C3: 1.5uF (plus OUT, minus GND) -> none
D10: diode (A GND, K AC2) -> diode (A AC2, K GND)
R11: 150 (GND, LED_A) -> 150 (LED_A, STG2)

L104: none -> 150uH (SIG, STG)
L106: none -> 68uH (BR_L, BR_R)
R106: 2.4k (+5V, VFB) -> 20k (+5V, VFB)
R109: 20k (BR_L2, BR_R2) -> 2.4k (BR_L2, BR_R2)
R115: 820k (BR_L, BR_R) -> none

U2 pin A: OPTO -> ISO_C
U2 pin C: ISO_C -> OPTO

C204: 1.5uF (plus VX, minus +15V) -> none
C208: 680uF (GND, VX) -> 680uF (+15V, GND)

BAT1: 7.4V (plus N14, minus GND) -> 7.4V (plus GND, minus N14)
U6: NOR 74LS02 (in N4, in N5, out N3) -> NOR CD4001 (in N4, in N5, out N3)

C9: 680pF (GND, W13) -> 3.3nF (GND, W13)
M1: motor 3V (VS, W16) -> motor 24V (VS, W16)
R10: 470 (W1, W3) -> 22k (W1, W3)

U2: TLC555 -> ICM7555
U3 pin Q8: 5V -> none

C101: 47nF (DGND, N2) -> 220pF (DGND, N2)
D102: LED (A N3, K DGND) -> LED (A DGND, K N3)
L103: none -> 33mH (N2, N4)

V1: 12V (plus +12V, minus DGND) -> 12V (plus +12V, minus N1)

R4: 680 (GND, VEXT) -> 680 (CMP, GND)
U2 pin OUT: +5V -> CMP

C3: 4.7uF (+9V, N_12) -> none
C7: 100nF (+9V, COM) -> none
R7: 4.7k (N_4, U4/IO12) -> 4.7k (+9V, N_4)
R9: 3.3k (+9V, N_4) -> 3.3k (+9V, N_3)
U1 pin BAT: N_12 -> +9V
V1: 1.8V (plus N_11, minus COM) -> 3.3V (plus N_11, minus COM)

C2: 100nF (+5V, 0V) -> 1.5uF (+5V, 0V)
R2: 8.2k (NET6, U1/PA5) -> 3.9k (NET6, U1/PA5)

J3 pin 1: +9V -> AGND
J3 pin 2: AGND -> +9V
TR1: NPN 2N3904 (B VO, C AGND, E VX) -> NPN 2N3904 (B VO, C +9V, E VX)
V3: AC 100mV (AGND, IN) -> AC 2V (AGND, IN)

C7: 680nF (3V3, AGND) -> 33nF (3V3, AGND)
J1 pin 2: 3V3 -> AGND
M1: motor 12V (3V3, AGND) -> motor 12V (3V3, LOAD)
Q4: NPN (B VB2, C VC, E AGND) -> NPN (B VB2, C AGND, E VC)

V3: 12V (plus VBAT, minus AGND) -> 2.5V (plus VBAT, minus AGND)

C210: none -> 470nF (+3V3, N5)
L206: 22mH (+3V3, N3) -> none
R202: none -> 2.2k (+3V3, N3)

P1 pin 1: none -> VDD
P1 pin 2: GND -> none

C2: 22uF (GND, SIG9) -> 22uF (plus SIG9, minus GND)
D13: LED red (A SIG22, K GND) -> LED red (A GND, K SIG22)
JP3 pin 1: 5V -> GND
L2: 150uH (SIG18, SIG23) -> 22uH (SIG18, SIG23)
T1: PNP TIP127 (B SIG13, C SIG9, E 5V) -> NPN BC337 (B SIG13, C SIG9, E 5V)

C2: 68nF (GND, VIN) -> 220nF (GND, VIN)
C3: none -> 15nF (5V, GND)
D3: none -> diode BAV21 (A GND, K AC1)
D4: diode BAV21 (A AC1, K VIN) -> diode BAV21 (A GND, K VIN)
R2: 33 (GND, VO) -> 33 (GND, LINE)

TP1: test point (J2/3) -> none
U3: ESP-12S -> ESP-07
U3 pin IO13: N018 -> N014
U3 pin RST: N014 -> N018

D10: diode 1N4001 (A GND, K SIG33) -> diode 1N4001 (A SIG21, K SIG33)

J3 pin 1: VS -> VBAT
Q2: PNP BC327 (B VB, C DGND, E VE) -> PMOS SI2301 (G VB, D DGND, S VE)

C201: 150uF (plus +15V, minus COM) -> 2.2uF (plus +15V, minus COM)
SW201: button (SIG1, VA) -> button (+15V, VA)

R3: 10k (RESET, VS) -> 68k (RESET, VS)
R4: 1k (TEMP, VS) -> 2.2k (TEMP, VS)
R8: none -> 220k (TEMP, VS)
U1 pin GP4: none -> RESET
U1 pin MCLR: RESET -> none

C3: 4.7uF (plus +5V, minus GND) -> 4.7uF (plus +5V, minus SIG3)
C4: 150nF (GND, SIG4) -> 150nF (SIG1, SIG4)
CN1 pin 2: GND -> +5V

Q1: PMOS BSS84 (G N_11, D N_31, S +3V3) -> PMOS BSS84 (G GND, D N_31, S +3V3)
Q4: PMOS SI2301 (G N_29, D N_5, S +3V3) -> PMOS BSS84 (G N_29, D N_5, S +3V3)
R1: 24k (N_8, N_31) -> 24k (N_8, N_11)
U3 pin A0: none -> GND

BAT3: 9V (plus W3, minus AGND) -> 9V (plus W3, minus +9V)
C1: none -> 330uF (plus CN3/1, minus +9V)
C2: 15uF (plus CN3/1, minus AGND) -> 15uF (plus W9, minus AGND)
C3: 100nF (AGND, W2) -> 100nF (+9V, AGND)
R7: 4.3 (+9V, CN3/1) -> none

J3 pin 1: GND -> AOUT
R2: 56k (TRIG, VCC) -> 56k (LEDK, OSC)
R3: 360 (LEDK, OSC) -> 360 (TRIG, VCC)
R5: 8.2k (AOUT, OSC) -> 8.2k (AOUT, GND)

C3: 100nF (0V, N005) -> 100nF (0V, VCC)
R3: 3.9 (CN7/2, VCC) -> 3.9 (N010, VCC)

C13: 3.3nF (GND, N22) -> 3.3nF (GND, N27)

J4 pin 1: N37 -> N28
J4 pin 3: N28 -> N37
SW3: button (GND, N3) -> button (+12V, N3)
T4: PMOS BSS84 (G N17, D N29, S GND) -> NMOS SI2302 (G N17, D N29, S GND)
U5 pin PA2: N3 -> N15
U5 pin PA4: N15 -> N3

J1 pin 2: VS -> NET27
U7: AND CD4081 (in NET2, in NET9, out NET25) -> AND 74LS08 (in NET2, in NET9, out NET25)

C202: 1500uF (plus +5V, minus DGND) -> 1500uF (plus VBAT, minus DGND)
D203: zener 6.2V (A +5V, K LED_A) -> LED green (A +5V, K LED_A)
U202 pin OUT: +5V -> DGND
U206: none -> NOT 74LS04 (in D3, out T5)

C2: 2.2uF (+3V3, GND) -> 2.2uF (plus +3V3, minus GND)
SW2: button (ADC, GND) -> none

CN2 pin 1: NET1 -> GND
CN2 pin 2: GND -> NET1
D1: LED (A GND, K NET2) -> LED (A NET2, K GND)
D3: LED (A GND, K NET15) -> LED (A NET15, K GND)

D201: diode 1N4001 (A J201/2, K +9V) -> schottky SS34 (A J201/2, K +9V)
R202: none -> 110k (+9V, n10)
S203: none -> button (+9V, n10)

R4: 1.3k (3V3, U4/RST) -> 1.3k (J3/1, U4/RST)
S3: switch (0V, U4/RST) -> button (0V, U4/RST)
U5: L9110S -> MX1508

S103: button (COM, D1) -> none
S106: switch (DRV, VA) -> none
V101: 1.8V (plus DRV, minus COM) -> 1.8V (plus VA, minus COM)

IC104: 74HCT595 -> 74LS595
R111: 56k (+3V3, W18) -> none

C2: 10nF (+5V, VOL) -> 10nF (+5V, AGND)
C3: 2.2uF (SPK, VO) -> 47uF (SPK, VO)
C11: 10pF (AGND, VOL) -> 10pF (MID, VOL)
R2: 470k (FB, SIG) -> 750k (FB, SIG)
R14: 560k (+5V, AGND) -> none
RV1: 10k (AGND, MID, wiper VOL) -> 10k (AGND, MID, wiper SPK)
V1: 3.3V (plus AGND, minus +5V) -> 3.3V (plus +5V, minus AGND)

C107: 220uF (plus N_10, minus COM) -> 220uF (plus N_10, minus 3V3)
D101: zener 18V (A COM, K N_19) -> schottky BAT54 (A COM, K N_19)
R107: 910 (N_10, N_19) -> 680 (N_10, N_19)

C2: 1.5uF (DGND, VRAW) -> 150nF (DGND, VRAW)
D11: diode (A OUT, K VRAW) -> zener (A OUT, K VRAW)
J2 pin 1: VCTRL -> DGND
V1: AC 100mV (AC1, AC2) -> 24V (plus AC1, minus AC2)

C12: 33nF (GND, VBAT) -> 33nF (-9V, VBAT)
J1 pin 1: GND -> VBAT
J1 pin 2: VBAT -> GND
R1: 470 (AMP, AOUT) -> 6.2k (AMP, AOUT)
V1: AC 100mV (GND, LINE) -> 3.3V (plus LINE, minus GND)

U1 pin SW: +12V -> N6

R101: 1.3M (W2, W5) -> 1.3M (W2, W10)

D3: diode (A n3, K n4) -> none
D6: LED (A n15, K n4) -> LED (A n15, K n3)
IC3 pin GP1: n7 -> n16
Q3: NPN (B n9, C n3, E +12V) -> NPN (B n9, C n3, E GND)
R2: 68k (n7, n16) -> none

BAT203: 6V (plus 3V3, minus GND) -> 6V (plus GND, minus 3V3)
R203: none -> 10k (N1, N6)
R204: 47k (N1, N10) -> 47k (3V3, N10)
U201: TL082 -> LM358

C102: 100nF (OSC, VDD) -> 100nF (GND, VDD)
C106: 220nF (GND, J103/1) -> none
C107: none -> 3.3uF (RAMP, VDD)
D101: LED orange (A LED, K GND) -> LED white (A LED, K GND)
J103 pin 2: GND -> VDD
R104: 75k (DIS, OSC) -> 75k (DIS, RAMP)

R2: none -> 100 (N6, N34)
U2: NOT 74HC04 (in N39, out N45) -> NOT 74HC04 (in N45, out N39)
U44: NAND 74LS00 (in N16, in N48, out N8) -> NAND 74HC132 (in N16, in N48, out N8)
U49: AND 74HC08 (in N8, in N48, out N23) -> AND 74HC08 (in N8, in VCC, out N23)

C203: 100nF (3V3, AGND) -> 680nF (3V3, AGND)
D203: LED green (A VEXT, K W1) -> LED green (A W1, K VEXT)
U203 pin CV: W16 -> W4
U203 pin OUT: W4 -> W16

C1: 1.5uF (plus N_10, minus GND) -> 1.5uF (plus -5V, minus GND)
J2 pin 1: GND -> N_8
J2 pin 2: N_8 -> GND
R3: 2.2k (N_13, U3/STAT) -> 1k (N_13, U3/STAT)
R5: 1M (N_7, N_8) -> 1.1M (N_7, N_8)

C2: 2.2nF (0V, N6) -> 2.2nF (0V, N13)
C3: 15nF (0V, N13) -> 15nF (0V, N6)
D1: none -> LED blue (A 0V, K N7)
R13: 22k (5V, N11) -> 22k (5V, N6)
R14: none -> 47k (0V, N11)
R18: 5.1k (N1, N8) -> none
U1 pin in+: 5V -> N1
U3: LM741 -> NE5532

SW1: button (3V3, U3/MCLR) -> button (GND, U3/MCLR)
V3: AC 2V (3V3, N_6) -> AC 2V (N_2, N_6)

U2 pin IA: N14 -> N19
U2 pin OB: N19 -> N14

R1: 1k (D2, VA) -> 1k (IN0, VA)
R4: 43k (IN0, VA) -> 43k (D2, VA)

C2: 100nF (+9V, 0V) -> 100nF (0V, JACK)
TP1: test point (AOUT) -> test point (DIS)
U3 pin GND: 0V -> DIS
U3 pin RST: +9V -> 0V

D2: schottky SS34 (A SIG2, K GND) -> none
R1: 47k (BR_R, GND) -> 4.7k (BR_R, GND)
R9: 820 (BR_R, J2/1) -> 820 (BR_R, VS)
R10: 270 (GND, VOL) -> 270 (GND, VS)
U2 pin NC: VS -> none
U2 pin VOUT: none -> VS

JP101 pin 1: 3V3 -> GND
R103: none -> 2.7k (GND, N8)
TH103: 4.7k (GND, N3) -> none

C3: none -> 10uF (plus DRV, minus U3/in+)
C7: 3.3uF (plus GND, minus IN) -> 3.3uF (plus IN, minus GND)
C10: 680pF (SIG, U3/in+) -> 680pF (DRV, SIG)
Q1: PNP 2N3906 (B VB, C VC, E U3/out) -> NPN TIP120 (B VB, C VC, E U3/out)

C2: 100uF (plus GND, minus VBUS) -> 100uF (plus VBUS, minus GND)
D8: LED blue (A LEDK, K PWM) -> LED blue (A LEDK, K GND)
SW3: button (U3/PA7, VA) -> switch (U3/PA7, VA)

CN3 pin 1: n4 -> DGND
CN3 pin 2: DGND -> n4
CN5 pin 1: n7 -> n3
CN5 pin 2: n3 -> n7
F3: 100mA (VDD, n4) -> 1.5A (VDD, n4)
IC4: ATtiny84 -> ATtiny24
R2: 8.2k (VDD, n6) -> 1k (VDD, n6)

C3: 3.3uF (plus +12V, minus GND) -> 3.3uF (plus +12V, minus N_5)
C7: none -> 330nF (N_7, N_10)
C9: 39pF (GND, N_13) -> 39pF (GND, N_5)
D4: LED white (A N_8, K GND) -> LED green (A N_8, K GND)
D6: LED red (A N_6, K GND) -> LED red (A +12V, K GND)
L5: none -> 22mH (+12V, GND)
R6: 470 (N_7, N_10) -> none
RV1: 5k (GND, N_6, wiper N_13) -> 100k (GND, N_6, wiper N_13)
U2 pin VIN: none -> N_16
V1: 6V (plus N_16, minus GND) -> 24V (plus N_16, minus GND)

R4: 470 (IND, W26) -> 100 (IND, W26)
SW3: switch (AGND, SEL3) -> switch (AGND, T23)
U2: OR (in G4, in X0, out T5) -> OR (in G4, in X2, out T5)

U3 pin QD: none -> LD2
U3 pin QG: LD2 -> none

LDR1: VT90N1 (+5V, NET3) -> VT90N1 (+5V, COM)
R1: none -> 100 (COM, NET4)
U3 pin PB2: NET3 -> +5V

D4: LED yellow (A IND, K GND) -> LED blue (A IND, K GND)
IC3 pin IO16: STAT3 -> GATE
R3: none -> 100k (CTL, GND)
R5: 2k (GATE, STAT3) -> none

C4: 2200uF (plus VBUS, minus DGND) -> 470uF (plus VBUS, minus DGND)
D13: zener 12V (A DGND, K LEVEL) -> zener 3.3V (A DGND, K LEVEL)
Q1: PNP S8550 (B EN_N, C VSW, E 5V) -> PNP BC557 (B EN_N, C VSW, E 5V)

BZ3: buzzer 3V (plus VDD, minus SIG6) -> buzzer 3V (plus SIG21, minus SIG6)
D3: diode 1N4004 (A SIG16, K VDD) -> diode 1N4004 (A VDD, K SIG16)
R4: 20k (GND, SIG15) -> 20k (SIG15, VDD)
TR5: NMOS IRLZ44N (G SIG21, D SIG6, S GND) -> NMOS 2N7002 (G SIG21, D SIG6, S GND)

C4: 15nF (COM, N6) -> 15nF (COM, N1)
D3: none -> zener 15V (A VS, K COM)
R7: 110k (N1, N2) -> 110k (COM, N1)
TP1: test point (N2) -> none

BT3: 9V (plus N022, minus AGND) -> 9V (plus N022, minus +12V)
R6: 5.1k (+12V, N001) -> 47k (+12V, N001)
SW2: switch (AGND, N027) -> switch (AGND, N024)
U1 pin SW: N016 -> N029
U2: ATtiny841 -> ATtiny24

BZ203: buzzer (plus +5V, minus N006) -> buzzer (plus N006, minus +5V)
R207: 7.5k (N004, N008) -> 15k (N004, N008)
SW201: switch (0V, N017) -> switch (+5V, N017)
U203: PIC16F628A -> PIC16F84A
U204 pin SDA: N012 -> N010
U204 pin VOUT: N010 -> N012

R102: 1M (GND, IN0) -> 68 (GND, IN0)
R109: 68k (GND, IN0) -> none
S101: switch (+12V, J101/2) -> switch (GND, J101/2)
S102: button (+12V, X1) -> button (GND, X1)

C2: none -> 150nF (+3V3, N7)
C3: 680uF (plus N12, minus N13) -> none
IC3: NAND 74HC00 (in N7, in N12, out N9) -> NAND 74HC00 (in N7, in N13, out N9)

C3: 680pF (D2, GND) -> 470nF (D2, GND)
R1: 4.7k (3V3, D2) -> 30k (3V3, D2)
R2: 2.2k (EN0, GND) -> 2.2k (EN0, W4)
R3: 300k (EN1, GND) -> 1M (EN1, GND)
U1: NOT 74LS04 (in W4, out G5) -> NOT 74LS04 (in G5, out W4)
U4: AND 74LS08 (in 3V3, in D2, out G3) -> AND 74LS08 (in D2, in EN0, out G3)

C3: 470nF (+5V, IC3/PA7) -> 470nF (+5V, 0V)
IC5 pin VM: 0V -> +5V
◆ ◆ ◆ ◆ ◆ ◆ ◆
* Exercise description:
Write out exactly the lines above between the line with "R1: 47k (BR_R, GND) -> 4.7k (BR_R, GND)" and the line with "C10: 680pF (SIG, U3/in+) -> 680pF (DRV, SIG)", inclusive, and nothing beyond them.

* Exercise solution:
R1: 47k (BR_R, GND) -> 4.7k (BR_R, GND)
R9: 820 (BR_R, J2/1) -> 820 (BR_R, VS)
R10: 270 (GND, VOL) -> 270 (GND, VS)
U2 pin NC: VS -> none
U2 pin VOUT: none -> VS

JP101 pin 1: 3V3 -> GND
R103: none -> 2.7k (GND, N8)
TH103: 4.7k (GND, N3) -> none

C3: none -> 10uF (plus DRV, minus U3/in+)
C7: 3.3uF (plus GND, minus IN) -> 3.3uF (plus IN, minus GND)
C10: 680pF (SIG, U3/in+) -> 680pF (DRV, SIG)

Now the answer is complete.